#### [Work task]
Copy each line of the data that has "brick" in it.

#### [Extracted data entries]
________
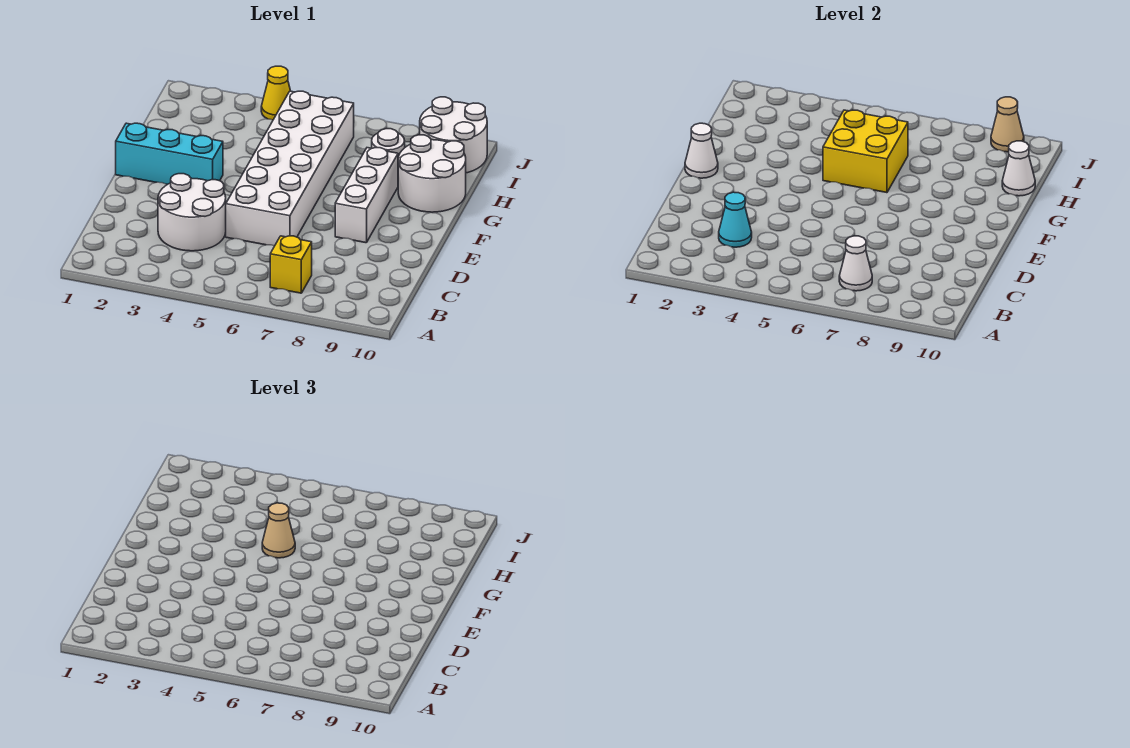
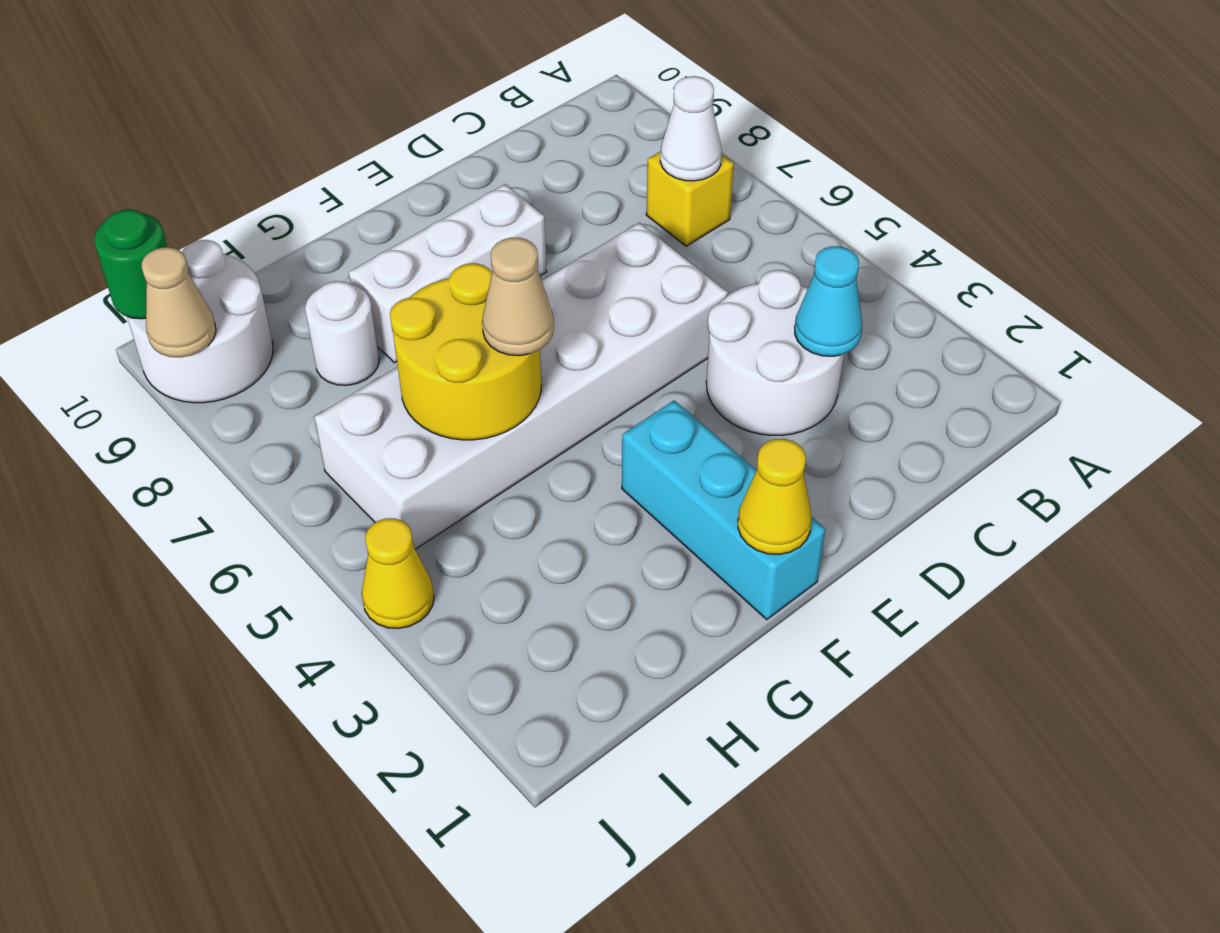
white cone F1 level 2 -> yellow cone F1 level 2
yellow brick G5:H6 level 2 -> yellow round brick G5:H6 level 2
white round brick G9:H10 level 1 -> none
white cone H10 level 2 -> none
none -> green round brick J10 level 2

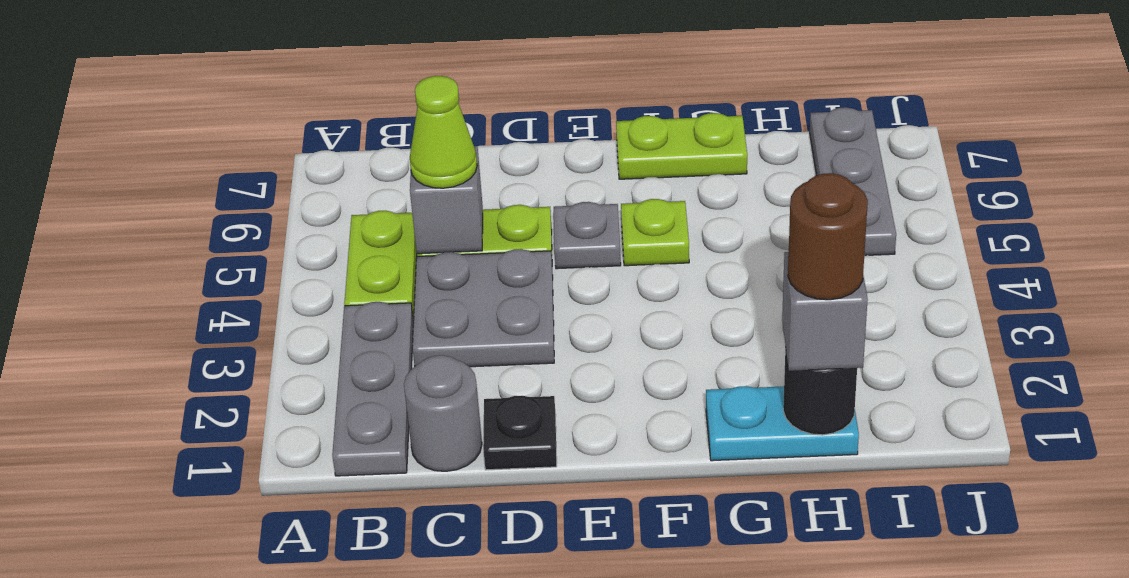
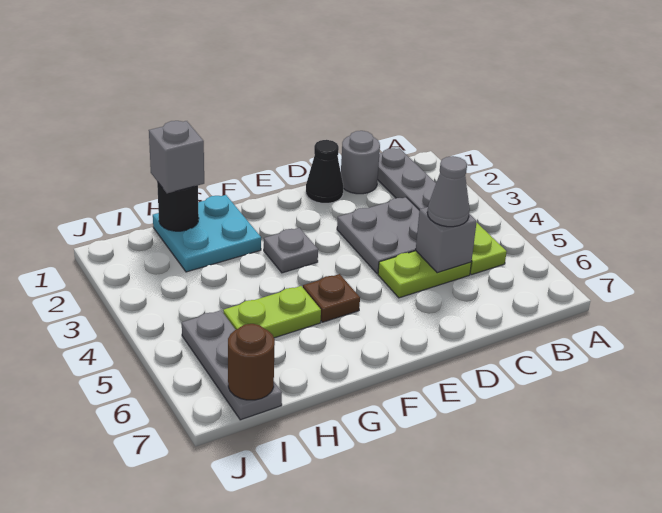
lime cone C5 level 3 -> grey cone C5 level 3
black plate D1 level 1 -> black cone D1 level 1
grey plate E5 level 1 -> grey plate F3 level 1
lime plate F5 level 1 -> brown plate F5 level 1
lime plate F7:G7 level 1 -> lime plate G5:H5 level 1
cyan plate G1:H1 level 1 -> cyan plate G1:H2 level 1
brown round brick H1 level 4 -> brown round brick I7 level 2

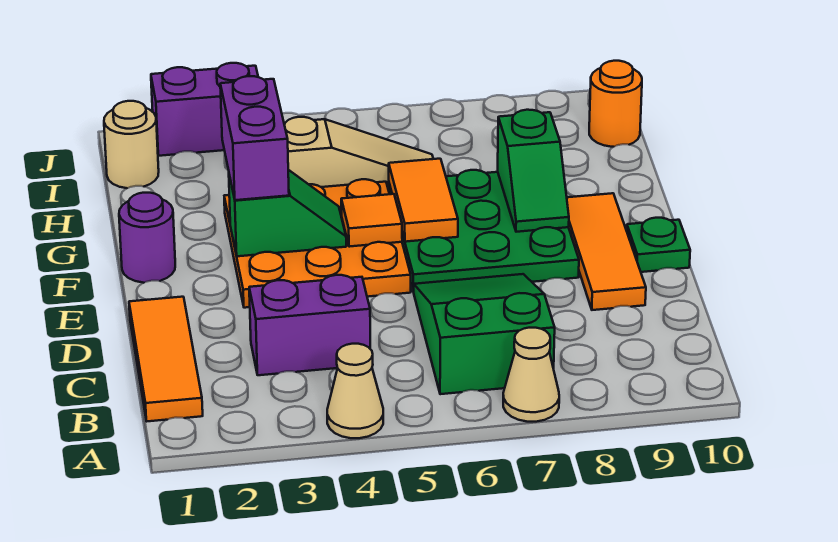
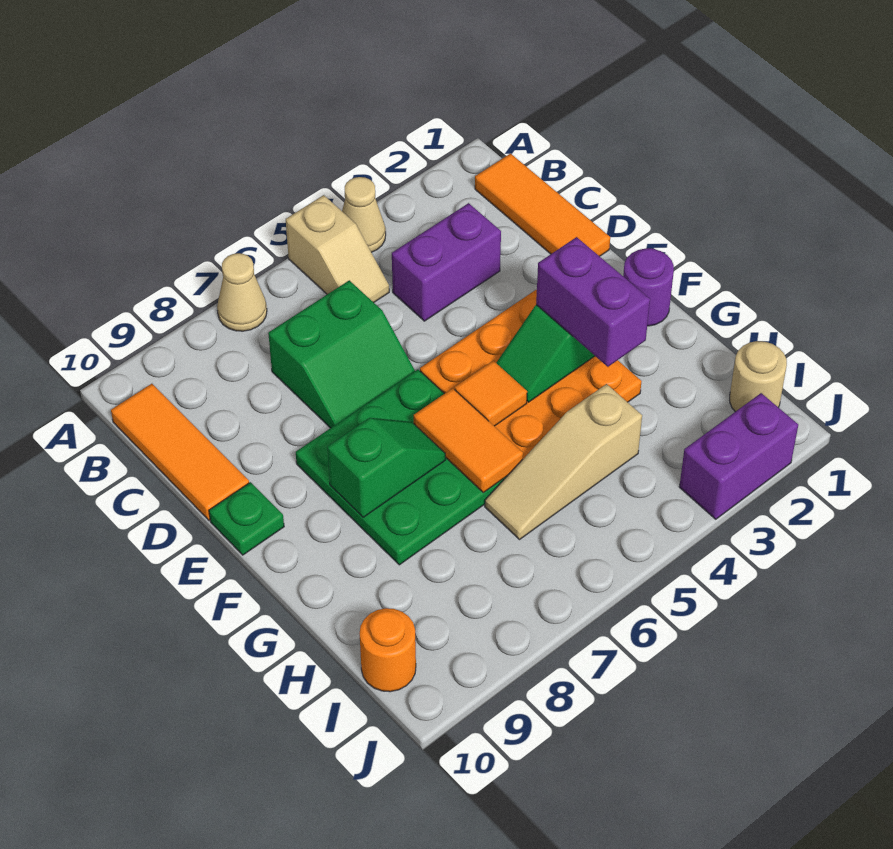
none -> tan slope A5:B5 level 1 top A
green slope B6:D7 level 1 top B -> green slope C6:D7 level 1 top C
orange tile D9:F9 level 1 -> orange tile B10:D10 level 1
green slope F8:G8 level 2 top G -> green slope F7:F8 level 2 top 8

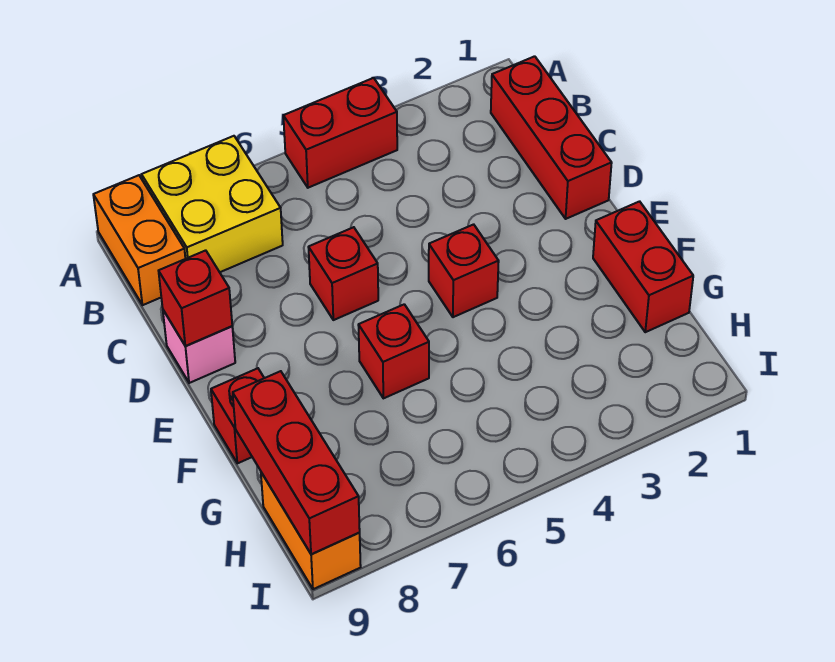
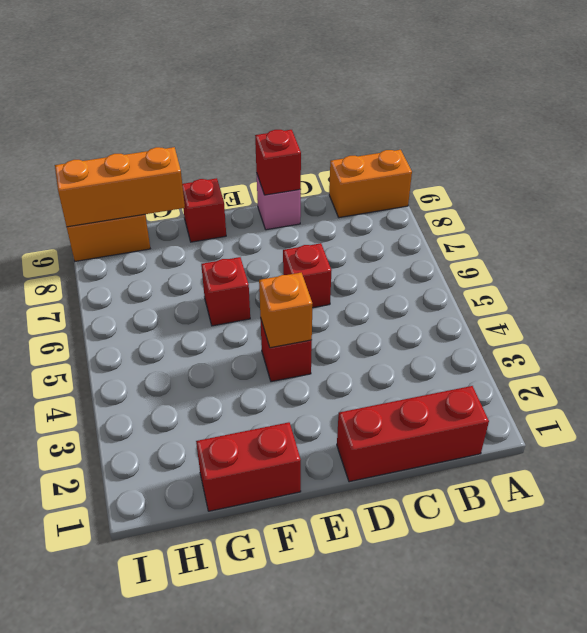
red brick A4:A5 level 1 -> none
yellow brick A7:B8 level 1 -> none
none -> orange brick E4 level 2
red brick G9:I9 level 2 -> orange brick G9:I9 level 2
________
#### [Exercise result]
yellow brick G5:H6 level 2 -> yellow round brick G5:H6 level 2
white round brick G9:H10 level 1 -> none
none -> green round brick J10 level 2
brown round brick H1 level 4 -> brown round brick I7 level 2
red brick A4:A5 level 1 -> none
yellow brick A7:B8 level 1 -> none
none -> orange brick E4 level 2
red brick G9:I9 level 2 -> orange brick G9:I9 level 2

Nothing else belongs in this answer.